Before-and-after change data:
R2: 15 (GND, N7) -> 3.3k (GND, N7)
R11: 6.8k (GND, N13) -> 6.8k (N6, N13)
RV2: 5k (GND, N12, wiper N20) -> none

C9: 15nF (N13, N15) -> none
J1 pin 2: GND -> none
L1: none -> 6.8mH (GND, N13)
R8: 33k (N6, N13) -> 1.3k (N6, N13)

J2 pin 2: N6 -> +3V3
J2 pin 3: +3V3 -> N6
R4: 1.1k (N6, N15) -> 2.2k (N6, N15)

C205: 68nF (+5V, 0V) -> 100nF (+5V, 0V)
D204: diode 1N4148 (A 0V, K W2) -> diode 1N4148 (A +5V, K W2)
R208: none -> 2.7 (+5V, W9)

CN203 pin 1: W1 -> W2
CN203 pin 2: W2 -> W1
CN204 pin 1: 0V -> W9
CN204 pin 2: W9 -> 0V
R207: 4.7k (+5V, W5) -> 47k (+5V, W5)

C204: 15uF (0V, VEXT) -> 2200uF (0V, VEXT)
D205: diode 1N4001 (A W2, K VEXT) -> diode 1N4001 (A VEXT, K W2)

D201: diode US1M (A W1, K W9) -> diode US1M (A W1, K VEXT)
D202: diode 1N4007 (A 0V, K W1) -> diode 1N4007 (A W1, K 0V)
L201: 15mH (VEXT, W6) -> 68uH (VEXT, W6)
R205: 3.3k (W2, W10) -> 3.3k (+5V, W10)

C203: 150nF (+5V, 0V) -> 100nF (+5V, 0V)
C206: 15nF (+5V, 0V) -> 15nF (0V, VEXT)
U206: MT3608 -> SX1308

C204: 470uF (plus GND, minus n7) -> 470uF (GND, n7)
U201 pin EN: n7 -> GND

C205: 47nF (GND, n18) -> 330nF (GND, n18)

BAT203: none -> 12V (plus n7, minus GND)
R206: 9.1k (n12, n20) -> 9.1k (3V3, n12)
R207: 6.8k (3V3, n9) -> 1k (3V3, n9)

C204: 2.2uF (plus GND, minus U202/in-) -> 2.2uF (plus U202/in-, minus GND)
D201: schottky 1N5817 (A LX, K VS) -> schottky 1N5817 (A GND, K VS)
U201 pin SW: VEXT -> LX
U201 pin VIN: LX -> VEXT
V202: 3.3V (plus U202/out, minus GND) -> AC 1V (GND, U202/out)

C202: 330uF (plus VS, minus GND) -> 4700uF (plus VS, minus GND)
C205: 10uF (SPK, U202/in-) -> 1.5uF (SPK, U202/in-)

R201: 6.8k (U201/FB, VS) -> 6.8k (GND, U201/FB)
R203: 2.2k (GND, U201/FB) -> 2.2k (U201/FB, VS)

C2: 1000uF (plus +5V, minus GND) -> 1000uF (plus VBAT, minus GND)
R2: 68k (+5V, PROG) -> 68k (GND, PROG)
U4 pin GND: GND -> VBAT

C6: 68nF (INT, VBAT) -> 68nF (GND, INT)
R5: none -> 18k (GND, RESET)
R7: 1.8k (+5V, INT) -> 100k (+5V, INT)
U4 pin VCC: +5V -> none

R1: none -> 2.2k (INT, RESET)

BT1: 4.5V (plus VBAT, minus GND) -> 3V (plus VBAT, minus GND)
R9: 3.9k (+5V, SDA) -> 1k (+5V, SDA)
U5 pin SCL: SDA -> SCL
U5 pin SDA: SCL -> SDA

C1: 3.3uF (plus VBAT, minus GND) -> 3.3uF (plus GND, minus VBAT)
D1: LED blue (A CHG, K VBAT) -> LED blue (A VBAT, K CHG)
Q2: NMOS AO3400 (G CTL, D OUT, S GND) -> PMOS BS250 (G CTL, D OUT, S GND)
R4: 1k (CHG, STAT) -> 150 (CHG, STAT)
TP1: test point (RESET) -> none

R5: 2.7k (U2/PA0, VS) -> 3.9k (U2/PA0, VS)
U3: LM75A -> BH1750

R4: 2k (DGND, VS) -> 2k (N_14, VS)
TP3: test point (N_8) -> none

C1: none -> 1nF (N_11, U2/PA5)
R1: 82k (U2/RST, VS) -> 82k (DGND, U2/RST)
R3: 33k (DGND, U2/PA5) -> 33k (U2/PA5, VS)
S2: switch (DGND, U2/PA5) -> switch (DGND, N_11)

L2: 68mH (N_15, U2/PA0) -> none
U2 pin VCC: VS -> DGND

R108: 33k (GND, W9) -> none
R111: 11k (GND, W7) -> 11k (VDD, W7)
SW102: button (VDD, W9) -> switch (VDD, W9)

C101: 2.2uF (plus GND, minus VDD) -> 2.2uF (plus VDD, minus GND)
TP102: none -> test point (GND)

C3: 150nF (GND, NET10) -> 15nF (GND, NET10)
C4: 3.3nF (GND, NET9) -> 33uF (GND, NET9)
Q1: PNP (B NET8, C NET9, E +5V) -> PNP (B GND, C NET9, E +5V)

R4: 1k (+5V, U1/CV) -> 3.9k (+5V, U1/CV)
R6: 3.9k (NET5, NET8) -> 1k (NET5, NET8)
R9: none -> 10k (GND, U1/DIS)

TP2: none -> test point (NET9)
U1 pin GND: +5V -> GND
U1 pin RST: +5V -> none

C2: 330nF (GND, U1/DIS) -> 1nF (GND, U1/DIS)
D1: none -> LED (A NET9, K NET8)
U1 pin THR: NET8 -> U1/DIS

WHAT NEEDS TO BE DONE —
Each line of the data above needs to be returned exactly.

TASK SOLUTION —
R2: 15 (GND, N7) -> 3.3k (GND, N7)
R11: 6.8k (GND, N13) -> 6.8k (N6, N13)
RV2: 5k (GND, N12, wiper N20) -> none

C9: 15nF (N13, N15) -> none
J1 pin 2: GND -> none
L1: none -> 6.8mH (GND, N13)
R8: 33k (N6, N13) -> 1.3k (N6, N13)

J2 pin 2: N6 -> +3V3
J2 pin 3: +3V3 -> N6
R4: 1.1k (N6, N15) -> 2.2k (N6, N15)

C205: 68nF (+5V, 0V) -> 100nF (+5V, 0V)
D204: diode 1N4148 (A 0V, K W2) -> diode 1N4148 (A +5V, K W2)
R208: none -> 2.7 (+5V, W9)

CN203 pin 1: W1 -> W2
CN203 pin 2: W2 -> W1
CN204 pin 1: 0V -> W9
CN204 pin 2: W9 -> 0V
R207: 4.7k (+5V, W5) -> 47k (+5V, W5)

C204: 15uF (0V, VEXT) -> 2200uF (0V, VEXT)
D205: diode 1N4001 (A W2, K VEXT) -> diode 1N4001 (A VEXT, K W2)

D201: diode US1M (A W1, K W9) -> diode US1M (A W1, K VEXT)
D202: diode 1N4007 (A 0V, K W1) -> diode 1N4007 (A W1, K 0V)
L201: 15mH (VEXT, W6) -> 68uH (VEXT, W6)
R205: 3.3k (W2, W10) -> 3.3k (+5V, W10)

C203: 150nF (+5V, 0V) -> 100nF (+5V, 0V)
C206: 15nF (+5V, 0V) -> 15nF (0V, VEXT)
U206: MT3608 -> SX1308

C204: 470uF (plus GND, minus n7) -> 470uF (GND, n7)
U201 pin EN: n7 -> GND

C205: 47nF (GND, n18) -> 330nF (GND, n18)

BAT203: none -> 12V (plus n7, minus GND)
R206: 9.1k (n12, n20) -> 9.1k (3V3, n12)
R207: 6.8k (3V3, n9) -> 1k (3V3, n9)

C204: 2.2uF (plus GND, minus U202/in-) -> 2.2uF (plus U202/in-, minus GND)
D201: schottky 1N5817 (A LX, K VS) -> schottky 1N5817 (A GND, K VS)
U201 pin SW: VEXT -> LX
U201 pin VIN: LX -> VEXT
V202: 3.3V (plus U202/out, minus GND) -> AC 1V (GND, U202/out)

C202: 330uF (plus VS, minus GND) -> 4700uF (plus VS, minus GND)
C205: 10uF (SPK, U202/in-) -> 1.5uF (SPK, U202/in-)

R201: 6.8k (U201/FB, VS) -> 6.8k (GND, U201/FB)
R203: 2.2k (GND, U201/FB) -> 2.2k (U201/FB, VS)

C2: 1000uF (plus +5V, minus GND) -> 1000uF (plus VBAT, minus GND)
R2: 68k (+5V, PROG) -> 68k (GND, PROG)
U4 pin GND: GND -> VBAT

C6: 68nF (INT, VBAT) -> 68nF (GND, INT)
R5: none -> 18k (GND, RESET)
R7: 1.8k (+5V, INT) -> 100k (+5V, INT)
U4 pin VCC: +5V -> none

R1: none -> 2.2k (INT, RESET)

BT1: 4.5V (plus VBAT, minus GND) -> 3V (plus VBAT, minus GND)
R9: 3.9k (+5V, SDA) -> 1k (+5V, SDA)
U5 pin SCL: SDA -> SCL
U5 pin SDA: SCL -> SDA

C1: 3.3uF (plus VBAT, minus GND) -> 3.3uF (plus GND, minus VBAT)
D1: LED blue (A CHG, K VBAT) -> LED blue (A VBAT, K CHG)
Q2: NMOS AO3400 (G CTL, D OUT, S GND) -> PMOS BS250 (G CTL, D OUT, S GND)
R4: 1k (CHG, STAT) -> 150 (CHG, STAT)
TP1: test point (RESET) -> none

R5: 2.7k (U2/PA0, VS) -> 3.9k (U2/PA0, VS)
U3: LM75A -> BH1750

R4: 2k (DGND, VS) -> 2k (N_14, VS)
TP3: test point (N_8) -> none

C1: none -> 1nF (N_11, U2/PA5)
R1: 82k (U2/RST, VS) -> 82k (DGND, U2/RST)
R3: 33k (DGND, U2/PA5) -> 33k (U2/PA5, VS)
S2: switch (DGND, U2/PA5) -> switch (DGND, N_11)

L2: 68mH (N_15, U2/PA0) -> none
U2 pin VCC: VS -> DGND

R108: 33k (GND, W9) -> none
R111: 11k (GND, W7) -> 11k (VDD, W7)
SW102: button (VDD, W9) -> switch (VDD, W9)

C101: 2.2uF (plus GND, minus VDD) -> 2.2uF (plus VDD, minus GND)
TP102: none -> test point (GND)

C3: 150nF (GND, NET10) -> 15nF (GND, NET10)
C4: 3.3nF (GND, NET9) -> 33uF (GND, NET9)
Q1: PNP (B NET8, C NET9, E +5V) -> PNP (B GND, C NET9, E +5V)

R4: 1k (+5V, U1/CV) -> 3.9k (+5V, U1/CV)
R6: 3.9k (NET5, NET8) -> 1k (NET5, NET8)
R9: none -> 10k (GND, U1/DIS)

TP2: none -> test point (NET9)
U1 pin GND: +5V -> GND
U1 pin RST: +5V -> none

C2: 330nF (GND, U1/DIS) -> 1nF (GND, U1/DIS)
D1: none -> LED (A NET9, K NET8)
U1 pin THR: NET8 -> U1/DIS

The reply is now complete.